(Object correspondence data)

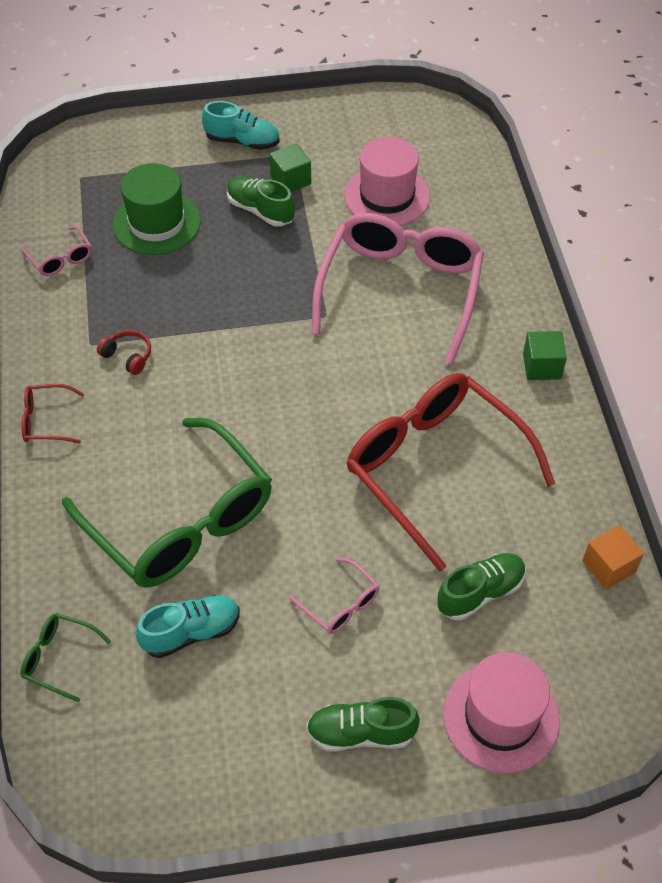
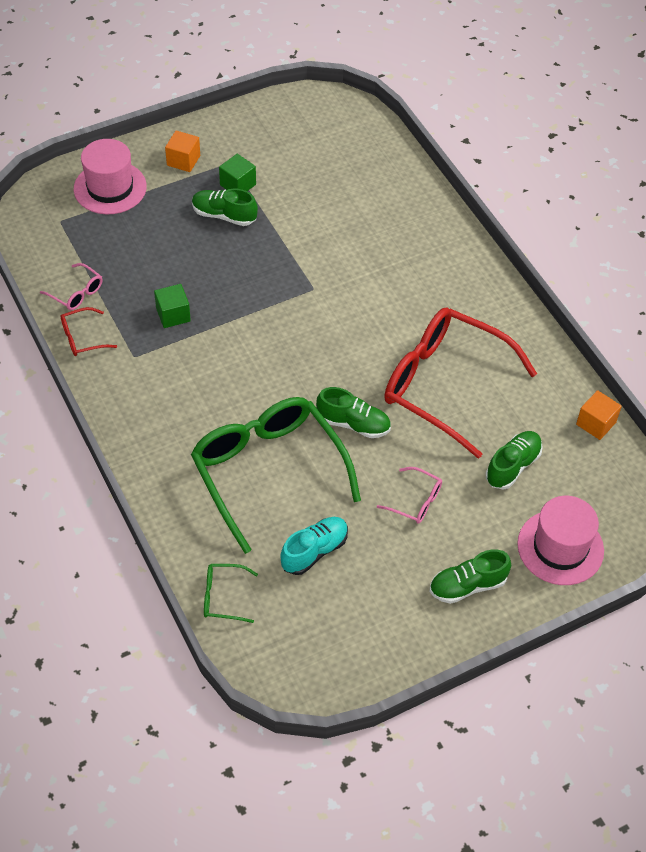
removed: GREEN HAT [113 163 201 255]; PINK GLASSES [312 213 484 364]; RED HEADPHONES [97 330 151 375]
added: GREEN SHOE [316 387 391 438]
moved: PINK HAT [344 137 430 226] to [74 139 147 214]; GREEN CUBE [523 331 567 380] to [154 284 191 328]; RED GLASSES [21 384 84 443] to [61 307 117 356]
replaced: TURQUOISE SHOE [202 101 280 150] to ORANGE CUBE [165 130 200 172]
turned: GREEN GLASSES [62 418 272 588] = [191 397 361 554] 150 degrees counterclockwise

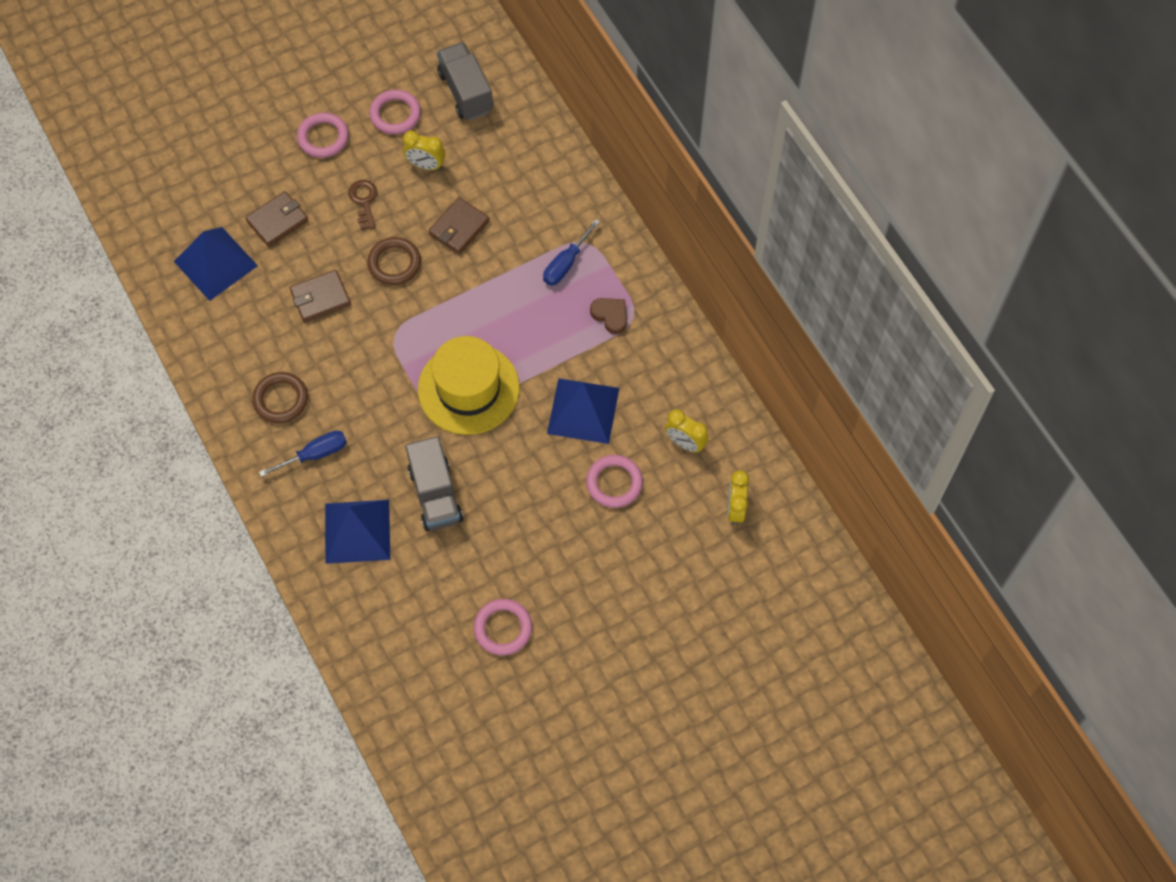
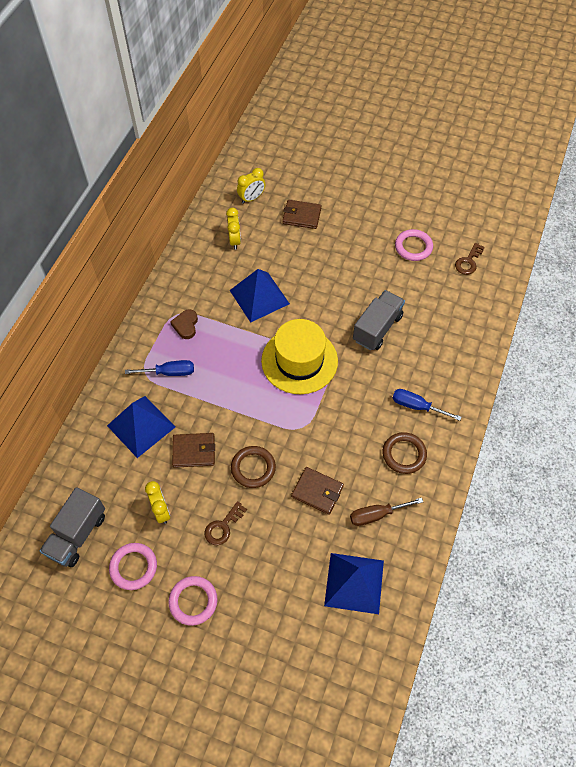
removed: PINK RING [586 455 643 508]
added: BROWN KEY [455 243 485 275]; BROWN SCREWDRIVER [350 498 423 526]
moved: BROWN WALLET [245 191 309 247] to [282 200 321 229]; BLUE PYRAMID [325 500 390 564] to [107 396 175 458]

Activity:
In the records above, transcribe exactly the lines from the one containing "moved: PINK HAT" through the last line, both included, and skip the pictures.

Result of the task:
moved: PINK HAT [344 137 430 226] to [74 139 147 214]; GREEN CUBE [523 331 567 380] to [154 284 191 328]; RED GLASSES [21 384 84 443] to [61 307 117 356]
replaced: TURQUOISE SHOE [202 101 280 150] to ORANGE CUBE [165 130 200 172]
turned: GREEN GLASSES [62 418 272 588] = [191 397 361 554] 150 degrees counterclockwise

removed: PINK RING [586 455 643 508]
added: BROWN KEY [455 243 485 275]; BROWN SCREWDRIVER [350 498 423 526]
moved: BROWN WALLET [245 191 309 247] to [282 200 321 229]; BLUE PYRAMID [325 500 390 564] to [107 396 175 458]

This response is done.